## Your assignment
From the line containing "(646, 328) = (515, 515): white" through the last line of the records, print every line exactly and nothing more.

[Scene comparison data]
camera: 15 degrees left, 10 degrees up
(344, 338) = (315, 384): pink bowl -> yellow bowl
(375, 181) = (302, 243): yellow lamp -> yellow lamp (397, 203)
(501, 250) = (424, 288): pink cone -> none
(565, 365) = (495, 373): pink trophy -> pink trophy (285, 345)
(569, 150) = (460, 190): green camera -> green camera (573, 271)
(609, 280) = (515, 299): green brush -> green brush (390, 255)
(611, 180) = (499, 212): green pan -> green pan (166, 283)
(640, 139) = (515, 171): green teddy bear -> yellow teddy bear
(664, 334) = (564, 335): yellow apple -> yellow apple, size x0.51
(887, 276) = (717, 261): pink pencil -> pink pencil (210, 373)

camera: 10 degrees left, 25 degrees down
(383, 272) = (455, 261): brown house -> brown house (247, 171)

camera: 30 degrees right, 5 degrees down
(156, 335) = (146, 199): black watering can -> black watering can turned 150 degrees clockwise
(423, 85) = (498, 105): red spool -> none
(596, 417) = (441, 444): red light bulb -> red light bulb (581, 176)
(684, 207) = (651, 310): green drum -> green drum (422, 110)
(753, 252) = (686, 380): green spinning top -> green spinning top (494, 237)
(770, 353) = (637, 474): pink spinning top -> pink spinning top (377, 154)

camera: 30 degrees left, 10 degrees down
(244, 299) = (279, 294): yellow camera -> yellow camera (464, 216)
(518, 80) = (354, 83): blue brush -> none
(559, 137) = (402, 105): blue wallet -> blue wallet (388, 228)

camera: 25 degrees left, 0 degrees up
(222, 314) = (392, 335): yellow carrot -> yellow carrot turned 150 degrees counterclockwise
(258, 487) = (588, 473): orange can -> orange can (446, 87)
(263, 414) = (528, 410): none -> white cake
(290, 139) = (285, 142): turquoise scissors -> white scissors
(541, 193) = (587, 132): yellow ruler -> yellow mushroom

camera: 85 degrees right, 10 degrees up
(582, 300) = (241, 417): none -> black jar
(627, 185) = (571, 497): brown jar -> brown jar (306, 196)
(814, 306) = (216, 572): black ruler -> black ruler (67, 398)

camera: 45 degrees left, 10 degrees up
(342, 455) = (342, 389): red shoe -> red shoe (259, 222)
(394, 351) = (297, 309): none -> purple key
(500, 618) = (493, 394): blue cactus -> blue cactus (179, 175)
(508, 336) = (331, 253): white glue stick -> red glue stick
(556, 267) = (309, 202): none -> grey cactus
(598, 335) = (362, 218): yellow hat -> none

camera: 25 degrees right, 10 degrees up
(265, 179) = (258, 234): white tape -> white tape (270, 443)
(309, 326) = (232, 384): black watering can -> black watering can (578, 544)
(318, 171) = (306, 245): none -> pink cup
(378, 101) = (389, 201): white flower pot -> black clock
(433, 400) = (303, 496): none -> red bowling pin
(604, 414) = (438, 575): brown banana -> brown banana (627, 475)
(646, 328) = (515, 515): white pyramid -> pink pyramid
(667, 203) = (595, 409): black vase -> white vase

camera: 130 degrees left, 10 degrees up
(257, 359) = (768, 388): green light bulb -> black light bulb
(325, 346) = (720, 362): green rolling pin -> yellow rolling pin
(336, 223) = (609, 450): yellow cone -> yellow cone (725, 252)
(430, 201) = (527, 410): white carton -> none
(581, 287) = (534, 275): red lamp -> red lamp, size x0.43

## Expected output
(646, 328) = (515, 515): white pyramid -> pink pyramid
(667, 203) = (595, 409): black vase -> white vase

camera: 130 degrees left, 10 degrees up
(257, 359) = (768, 388): green light bulb -> black light bulb
(325, 346) = (720, 362): green rolling pin -> yellow rolling pin
(336, 223) = (609, 450): yellow cone -> yellow cone (725, 252)
(430, 201) = (527, 410): white carton -> none
(581, 287) = (534, 275): red lamp -> red lamp, size x0.43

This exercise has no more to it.